## WORK INSTRUCTION
Beginning with the line containing "letter5: [690,1182,742,1224] ->" and ending with the last line, repeat the records exactly.

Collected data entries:
★ ★ ★

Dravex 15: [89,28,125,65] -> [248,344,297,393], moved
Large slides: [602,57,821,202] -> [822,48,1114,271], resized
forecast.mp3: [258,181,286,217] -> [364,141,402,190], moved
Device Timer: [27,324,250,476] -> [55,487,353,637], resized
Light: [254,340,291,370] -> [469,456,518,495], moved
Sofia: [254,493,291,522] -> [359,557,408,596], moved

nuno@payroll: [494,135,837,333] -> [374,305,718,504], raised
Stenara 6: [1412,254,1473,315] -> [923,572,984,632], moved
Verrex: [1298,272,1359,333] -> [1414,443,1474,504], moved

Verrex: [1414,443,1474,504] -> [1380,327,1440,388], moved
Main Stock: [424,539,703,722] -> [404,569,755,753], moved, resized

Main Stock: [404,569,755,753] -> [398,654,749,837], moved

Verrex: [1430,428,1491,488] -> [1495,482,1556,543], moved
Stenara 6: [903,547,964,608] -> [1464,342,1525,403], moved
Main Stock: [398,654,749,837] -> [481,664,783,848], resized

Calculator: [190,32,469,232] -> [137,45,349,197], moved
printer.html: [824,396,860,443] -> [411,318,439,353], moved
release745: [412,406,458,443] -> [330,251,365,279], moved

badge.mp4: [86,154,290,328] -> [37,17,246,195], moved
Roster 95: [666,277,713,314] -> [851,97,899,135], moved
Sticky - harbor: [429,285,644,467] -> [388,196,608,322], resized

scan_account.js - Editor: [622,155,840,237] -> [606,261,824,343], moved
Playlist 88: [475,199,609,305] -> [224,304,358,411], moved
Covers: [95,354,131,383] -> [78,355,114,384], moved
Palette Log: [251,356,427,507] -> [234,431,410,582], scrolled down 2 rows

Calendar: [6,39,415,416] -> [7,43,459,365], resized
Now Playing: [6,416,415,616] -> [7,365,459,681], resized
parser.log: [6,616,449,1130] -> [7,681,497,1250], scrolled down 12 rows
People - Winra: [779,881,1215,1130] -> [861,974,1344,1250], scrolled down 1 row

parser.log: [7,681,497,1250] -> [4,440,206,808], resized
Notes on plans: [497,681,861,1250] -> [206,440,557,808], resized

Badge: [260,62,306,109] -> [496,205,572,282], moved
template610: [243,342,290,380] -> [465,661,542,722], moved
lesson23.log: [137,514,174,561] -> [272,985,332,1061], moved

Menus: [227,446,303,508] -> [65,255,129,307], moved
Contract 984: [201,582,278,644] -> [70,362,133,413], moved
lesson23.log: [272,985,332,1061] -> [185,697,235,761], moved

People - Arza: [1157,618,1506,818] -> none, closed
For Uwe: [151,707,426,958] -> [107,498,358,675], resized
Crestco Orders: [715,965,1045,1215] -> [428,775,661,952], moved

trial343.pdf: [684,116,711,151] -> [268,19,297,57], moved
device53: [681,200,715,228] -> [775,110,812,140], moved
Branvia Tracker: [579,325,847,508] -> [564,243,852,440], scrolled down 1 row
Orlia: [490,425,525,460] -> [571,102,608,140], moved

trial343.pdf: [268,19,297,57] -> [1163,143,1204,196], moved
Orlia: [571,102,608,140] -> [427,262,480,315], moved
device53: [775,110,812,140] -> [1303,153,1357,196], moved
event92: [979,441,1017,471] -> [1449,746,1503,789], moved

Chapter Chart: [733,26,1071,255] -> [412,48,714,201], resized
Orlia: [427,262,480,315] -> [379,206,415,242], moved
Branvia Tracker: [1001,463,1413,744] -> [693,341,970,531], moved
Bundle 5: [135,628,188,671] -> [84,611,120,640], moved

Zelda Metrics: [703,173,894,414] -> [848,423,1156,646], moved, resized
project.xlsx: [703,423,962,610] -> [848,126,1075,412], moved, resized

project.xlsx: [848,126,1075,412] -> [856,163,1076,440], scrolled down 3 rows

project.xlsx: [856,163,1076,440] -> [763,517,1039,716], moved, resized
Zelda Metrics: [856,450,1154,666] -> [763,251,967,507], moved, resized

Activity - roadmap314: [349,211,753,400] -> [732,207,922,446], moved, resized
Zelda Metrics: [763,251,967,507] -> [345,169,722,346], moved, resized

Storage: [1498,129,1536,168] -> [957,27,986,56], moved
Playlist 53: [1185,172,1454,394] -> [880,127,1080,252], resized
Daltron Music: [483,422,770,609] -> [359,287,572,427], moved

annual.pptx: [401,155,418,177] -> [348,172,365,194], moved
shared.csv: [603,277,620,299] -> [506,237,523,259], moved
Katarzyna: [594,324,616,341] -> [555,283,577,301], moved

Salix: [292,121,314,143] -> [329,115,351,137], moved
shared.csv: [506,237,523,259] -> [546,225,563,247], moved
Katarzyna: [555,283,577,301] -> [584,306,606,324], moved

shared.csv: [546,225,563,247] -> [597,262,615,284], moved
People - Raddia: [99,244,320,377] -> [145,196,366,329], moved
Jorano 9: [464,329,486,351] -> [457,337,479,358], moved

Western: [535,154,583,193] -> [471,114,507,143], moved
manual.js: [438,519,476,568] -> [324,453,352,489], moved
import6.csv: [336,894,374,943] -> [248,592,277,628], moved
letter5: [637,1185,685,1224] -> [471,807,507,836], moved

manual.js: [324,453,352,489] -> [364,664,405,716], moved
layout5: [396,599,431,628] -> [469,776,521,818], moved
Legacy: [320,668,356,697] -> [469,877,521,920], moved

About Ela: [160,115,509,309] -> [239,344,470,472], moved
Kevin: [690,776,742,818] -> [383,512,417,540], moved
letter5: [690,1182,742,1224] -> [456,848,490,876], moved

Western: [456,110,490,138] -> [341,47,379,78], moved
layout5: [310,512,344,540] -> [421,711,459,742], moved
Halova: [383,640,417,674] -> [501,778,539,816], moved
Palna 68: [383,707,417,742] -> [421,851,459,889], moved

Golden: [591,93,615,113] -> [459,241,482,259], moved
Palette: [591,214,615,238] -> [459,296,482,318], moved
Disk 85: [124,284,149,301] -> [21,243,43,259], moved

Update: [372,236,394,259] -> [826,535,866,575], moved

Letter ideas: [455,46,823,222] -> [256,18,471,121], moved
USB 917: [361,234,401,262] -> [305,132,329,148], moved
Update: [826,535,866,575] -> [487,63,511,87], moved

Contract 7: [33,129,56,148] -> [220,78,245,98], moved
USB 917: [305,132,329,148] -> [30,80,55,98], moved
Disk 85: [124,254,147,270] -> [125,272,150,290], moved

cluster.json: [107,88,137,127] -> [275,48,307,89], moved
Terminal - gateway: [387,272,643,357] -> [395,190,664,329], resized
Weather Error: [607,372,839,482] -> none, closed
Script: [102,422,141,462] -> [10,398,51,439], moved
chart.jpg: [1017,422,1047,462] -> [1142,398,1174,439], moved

★ ★ ★

## RESULT OF THIS EXERCISE
letter5: [690,1182,742,1224] -> [456,848,490,876], moved

Western: [456,110,490,138] -> [341,47,379,78], moved
layout5: [310,512,344,540] -> [421,711,459,742], moved
Halova: [383,640,417,674] -> [501,778,539,816], moved
Palna 68: [383,707,417,742] -> [421,851,459,889], moved

Golden: [591,93,615,113] -> [459,241,482,259], moved
Palette: [591,214,615,238] -> [459,296,482,318], moved
Disk 85: [124,284,149,301] -> [21,243,43,259], moved

Update: [372,236,394,259] -> [826,535,866,575], moved

Letter ideas: [455,46,823,222] -> [256,18,471,121], moved
USB 917: [361,234,401,262] -> [305,132,329,148], moved
Update: [826,535,866,575] -> [487,63,511,87], moved

Contract 7: [33,129,56,148] -> [220,78,245,98], moved
USB 917: [305,132,329,148] -> [30,80,55,98], moved
Disk 85: [124,254,147,270] -> [125,272,150,290], moved

cluster.json: [107,88,137,127] -> [275,48,307,89], moved
Terminal - gateway: [387,272,643,357] -> [395,190,664,329], resized
Weather Error: [607,372,839,482] -> none, closed
Script: [102,422,141,462] -> [10,398,51,439], moved
chart.jpg: [1017,422,1047,462] -> [1142,398,1174,439], moved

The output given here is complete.